Pictures do not belong in your copy. Repeat all the other data exactly.

___ GIVEN INFORMATION ___

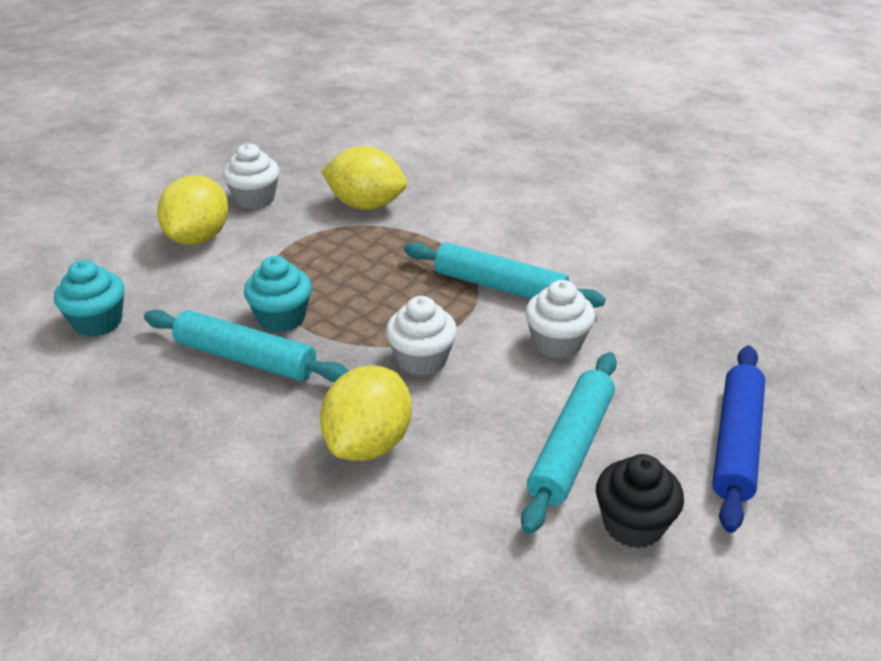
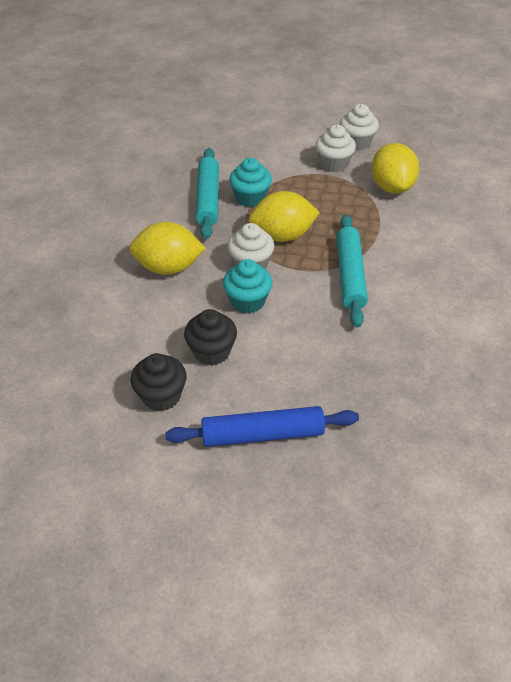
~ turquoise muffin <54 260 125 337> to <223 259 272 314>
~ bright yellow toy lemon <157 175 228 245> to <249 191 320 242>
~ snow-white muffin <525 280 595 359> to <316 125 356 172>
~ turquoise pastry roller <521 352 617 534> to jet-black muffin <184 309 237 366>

___

__RESPONSE BOX__
~ turquoise muffin <54 260 125 337> to <223 259 272 314>
~ bright yellow toy lemon <157 175 228 245> to <249 191 320 242>
~ snow-white muffin <525 280 595 359> to <316 125 356 172>
~ turquoise pastry roller <521 352 617 534> to jet-black muffin <184 309 237 366>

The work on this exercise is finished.